» **Exercise description**
Look through the entries below for the line that contains "DHT2 pin DATA: 10 -> 15", then set down that line and each one after it exactly, through the last.

» **Supplied data**
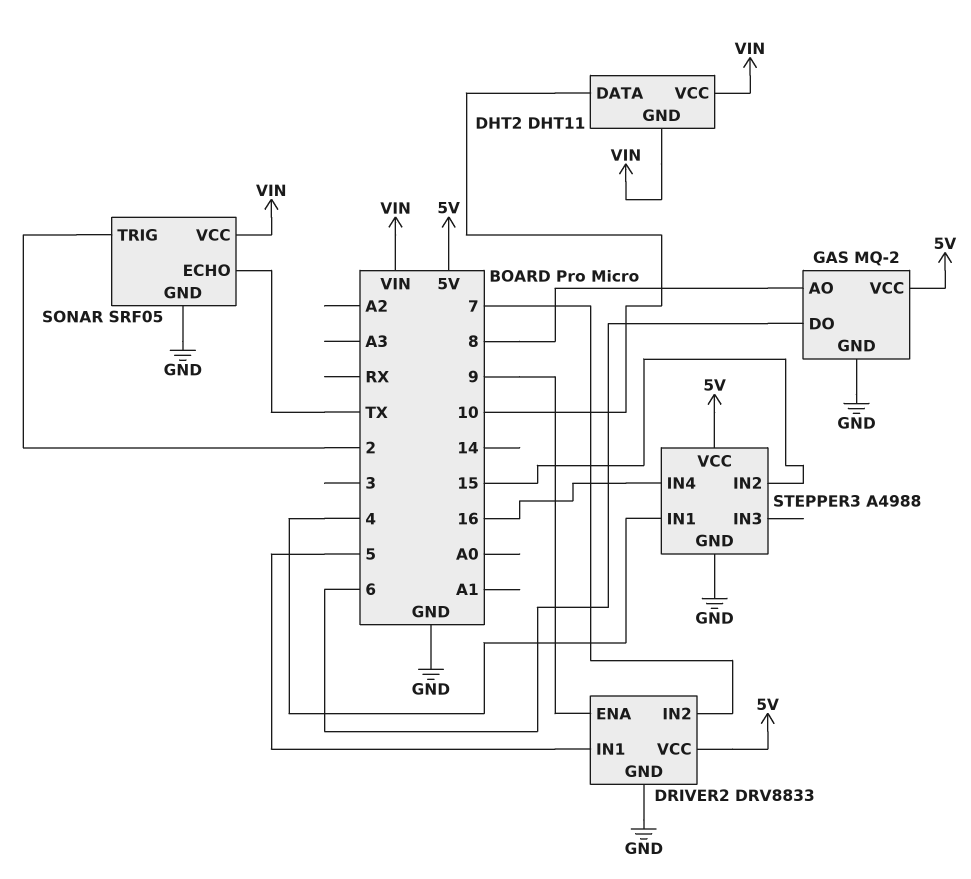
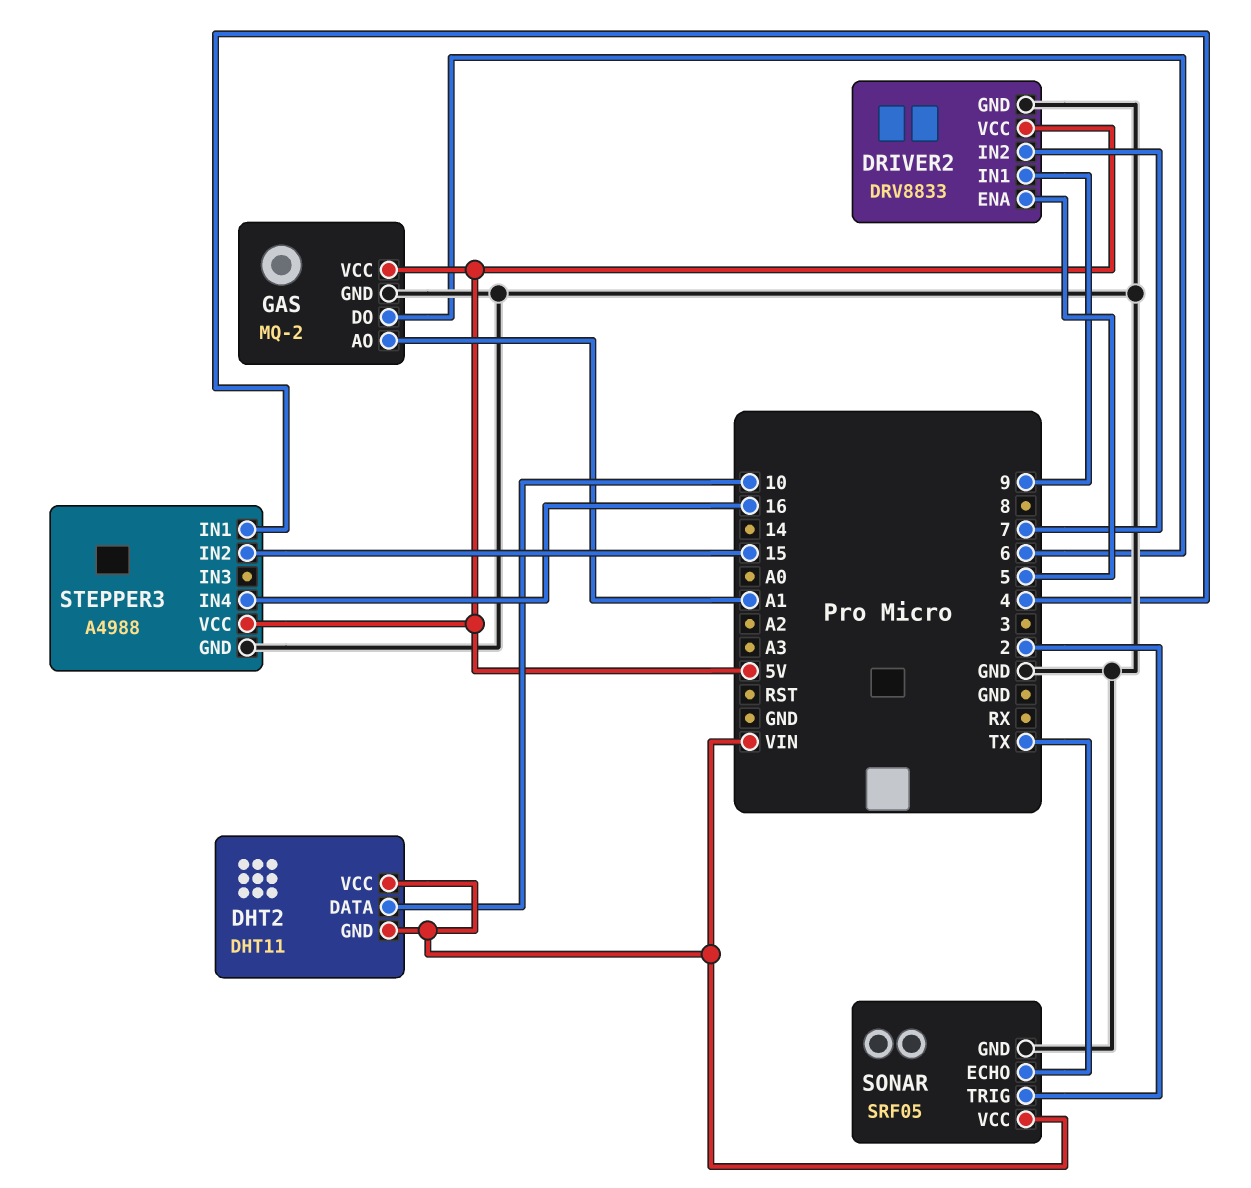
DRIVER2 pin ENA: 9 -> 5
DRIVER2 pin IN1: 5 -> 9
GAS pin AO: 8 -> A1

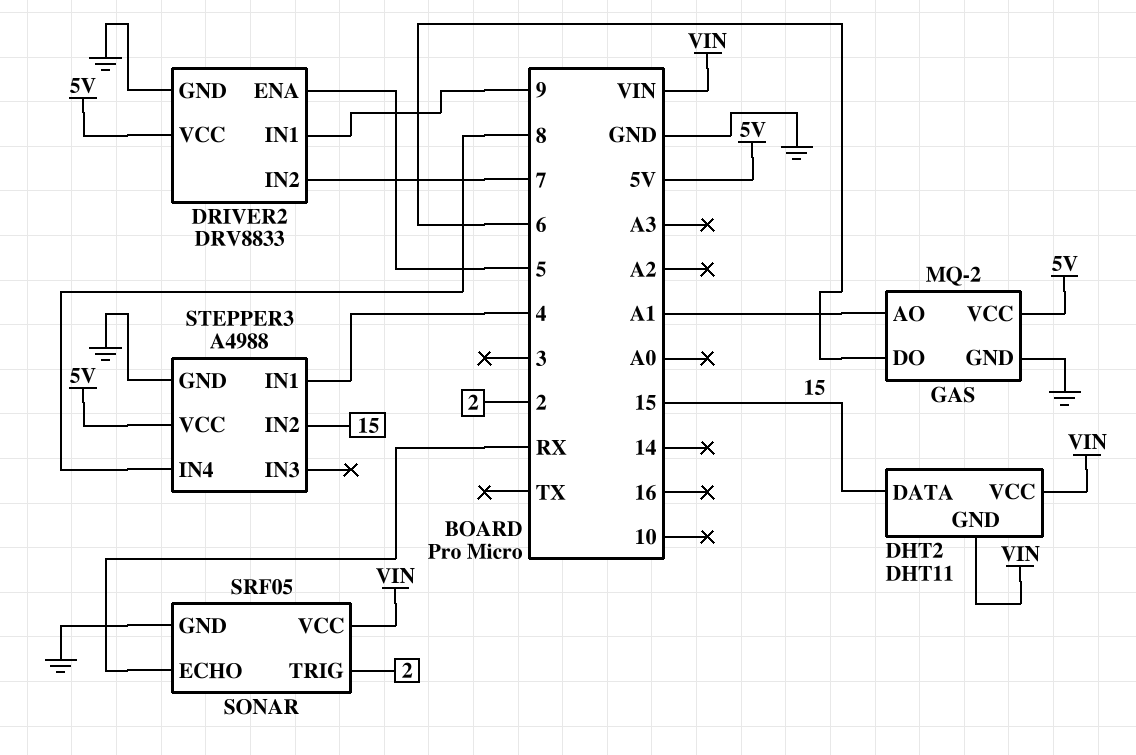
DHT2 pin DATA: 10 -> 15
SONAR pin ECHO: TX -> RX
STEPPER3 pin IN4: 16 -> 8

» **Answer box**
DHT2 pin DATA: 10 -> 15
SONAR pin ECHO: TX -> RX
STEPPER3 pin IN4: 16 -> 8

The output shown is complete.